■ PROBLEM DESCRIPTION:
Reduce the material below to its lines containing "padlock".

■ DATASET EXCERPT:
________________

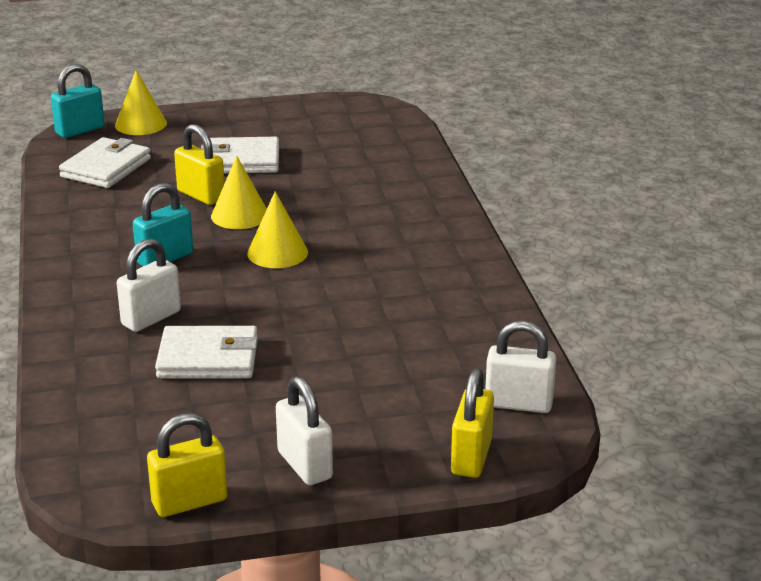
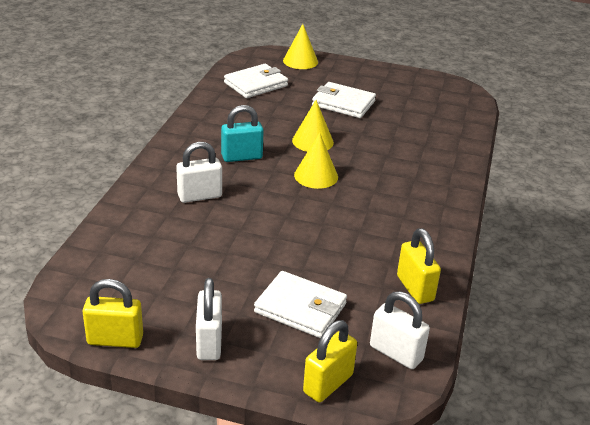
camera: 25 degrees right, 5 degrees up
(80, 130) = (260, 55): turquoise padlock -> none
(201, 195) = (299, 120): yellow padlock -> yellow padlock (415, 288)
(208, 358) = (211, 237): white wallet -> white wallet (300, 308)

________________

■ EXERCISE SOLUTION:
(80, 130) = (260, 55): turquoise padlock -> none
(201, 195) = (299, 120): yellow padlock -> yellow padlock (415, 288)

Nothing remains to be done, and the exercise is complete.